▶ TASK DIRECTIONS: Search the records below for the word "camera" and show every line where it occurs.

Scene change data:
────────────────

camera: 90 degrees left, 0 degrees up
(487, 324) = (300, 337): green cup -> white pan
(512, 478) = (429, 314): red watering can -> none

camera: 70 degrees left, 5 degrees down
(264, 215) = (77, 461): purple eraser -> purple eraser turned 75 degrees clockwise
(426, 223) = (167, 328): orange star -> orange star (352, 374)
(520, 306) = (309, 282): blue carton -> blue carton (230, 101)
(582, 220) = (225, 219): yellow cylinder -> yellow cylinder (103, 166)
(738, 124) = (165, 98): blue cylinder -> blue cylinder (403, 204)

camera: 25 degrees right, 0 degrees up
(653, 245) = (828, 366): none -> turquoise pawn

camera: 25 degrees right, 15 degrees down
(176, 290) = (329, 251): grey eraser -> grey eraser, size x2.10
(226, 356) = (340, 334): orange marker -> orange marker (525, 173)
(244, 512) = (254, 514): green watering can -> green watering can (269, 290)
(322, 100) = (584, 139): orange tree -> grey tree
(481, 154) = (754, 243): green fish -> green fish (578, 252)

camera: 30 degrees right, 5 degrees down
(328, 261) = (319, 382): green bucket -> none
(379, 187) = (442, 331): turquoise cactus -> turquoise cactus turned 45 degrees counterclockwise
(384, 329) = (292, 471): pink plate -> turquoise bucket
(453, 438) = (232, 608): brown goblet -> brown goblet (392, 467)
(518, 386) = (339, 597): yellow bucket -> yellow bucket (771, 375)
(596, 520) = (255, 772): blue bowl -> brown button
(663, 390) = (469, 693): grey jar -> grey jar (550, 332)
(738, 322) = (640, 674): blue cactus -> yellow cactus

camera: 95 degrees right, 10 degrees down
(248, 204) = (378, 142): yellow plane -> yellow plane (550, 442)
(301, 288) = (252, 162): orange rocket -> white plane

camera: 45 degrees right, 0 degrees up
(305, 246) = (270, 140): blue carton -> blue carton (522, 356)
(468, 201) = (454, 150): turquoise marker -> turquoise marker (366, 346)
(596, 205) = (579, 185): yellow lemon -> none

────────────────

▶ ANSWER:
camera: 90 degrees left, 0 degrees up
camera: 70 degrees left, 5 degrees down
camera: 25 degrees right, 0 degrees up
camera: 25 degrees right, 15 degrees down
camera: 30 degrees right, 5 degrees down
camera: 95 degrees right, 10 degrees down
camera: 45 degrees right, 0 degrees up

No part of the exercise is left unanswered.